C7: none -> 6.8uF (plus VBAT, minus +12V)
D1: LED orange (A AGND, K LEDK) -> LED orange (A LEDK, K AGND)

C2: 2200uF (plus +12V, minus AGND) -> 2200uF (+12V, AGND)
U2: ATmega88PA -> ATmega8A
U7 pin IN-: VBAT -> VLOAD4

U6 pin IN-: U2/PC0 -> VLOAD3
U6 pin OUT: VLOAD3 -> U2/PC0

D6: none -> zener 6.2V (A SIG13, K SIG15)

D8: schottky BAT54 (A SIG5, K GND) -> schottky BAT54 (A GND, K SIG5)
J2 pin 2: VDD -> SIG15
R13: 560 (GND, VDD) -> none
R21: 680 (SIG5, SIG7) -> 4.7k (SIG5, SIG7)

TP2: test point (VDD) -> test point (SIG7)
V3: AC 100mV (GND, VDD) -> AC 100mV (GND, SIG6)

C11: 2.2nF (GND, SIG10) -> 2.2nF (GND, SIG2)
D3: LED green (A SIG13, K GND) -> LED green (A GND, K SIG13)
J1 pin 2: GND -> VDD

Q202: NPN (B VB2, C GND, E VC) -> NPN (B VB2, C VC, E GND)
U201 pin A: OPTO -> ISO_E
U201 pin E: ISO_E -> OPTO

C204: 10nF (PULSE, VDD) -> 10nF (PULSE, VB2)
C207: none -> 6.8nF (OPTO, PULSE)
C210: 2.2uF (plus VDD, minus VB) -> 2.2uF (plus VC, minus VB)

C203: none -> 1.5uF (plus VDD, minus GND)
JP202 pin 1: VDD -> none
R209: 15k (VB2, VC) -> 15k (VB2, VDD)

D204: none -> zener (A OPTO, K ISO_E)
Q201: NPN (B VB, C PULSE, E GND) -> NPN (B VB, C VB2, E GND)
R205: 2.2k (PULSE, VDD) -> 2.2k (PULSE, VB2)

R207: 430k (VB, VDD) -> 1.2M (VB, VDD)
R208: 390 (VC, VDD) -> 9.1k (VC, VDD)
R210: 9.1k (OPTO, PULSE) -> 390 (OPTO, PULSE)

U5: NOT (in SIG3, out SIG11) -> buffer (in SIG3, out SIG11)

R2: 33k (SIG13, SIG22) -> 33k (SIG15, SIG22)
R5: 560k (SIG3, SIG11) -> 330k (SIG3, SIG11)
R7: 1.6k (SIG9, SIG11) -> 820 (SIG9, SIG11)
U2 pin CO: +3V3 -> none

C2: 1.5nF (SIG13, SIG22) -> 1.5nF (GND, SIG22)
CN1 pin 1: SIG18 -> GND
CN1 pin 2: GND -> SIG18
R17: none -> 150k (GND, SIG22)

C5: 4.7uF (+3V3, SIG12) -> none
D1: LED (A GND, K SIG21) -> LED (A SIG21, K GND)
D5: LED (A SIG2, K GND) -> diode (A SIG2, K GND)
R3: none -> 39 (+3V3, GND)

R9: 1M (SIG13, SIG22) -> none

Task to carry out - The whole listing is to be transcribed exactly.

Result -
C7: none -> 6.8uF (plus VBAT, minus +12V)
D1: LED orange (A AGND, K LEDK) -> LED orange (A LEDK, K AGND)

C2: 2200uF (plus +12V, minus AGND) -> 2200uF (+12V, AGND)
U2: ATmega88PA -> ATmega8A
U7 pin IN-: VBAT -> VLOAD4

U6 pin IN-: U2/PC0 -> VLOAD3
U6 pin OUT: VLOAD3 -> U2/PC0

D6: none -> zener 6.2V (A SIG13, K SIG15)

D8: schottky BAT54 (A SIG5, K GND) -> schottky BAT54 (A GND, K SIG5)
J2 pin 2: VDD -> SIG15
R13: 560 (GND, VDD) -> none
R21: 680 (SIG5, SIG7) -> 4.7k (SIG5, SIG7)

TP2: test point (VDD) -> test point (SIG7)
V3: AC 100mV (GND, VDD) -> AC 100mV (GND, SIG6)

C11: 2.2nF (GND, SIG10) -> 2.2nF (GND, SIG2)
D3: LED green (A SIG13, K GND) -> LED green (A GND, K SIG13)
J1 pin 2: GND -> VDD

Q202: NPN (B VB2, C GND, E VC) -> NPN (B VB2, C VC, E GND)
U201 pin A: OPTO -> ISO_E
U201 pin E: ISO_E -> OPTO

C204: 10nF (PULSE, VDD) -> 10nF (PULSE, VB2)
C207: none -> 6.8nF (OPTO, PULSE)
C210: 2.2uF (plus VDD, minus VB) -> 2.2uF (plus VC, minus VB)

C203: none -> 1.5uF (plus VDD, minus GND)
JP202 pin 1: VDD -> none
R209: 15k (VB2, VC) -> 15k (VB2, VDD)

D204: none -> zener (A OPTO, K ISO_E)
Q201: NPN (B VB, C PULSE, E GND) -> NPN (B VB, C VB2, E GND)
R205: 2.2k (PULSE, VDD) -> 2.2k (PULSE, VB2)

R207: 430k (VB, VDD) -> 1.2M (VB, VDD)
R208: 390 (VC, VDD) -> 9.1k (VC, VDD)
R210: 9.1k (OPTO, PULSE) -> 390 (OPTO, PULSE)

U5: NOT (in SIG3, out SIG11) -> buffer (in SIG3, out SIG11)

R2: 33k (SIG13, SIG22) -> 33k (SIG15, SIG22)
R5: 560k (SIG3, SIG11) -> 330k (SIG3, SIG11)
R7: 1.6k (SIG9, SIG11) -> 820 (SIG9, SIG11)
U2 pin CO: +3V3 -> none

C2: 1.5nF (SIG13, SIG22) -> 1.5nF (GND, SIG22)
CN1 pin 1: SIG18 -> GND
CN1 pin 2: GND -> SIG18
R17: none -> 150k (GND, SIG22)

C5: 4.7uF (+3V3, SIG12) -> none
D1: LED (A GND, K SIG21) -> LED (A SIG21, K GND)
D5: LED (A SIG2, K GND) -> diode (A SIG2, K GND)
R3: none -> 39 (+3V3, GND)

R9: 1M (SIG13, SIG22) -> none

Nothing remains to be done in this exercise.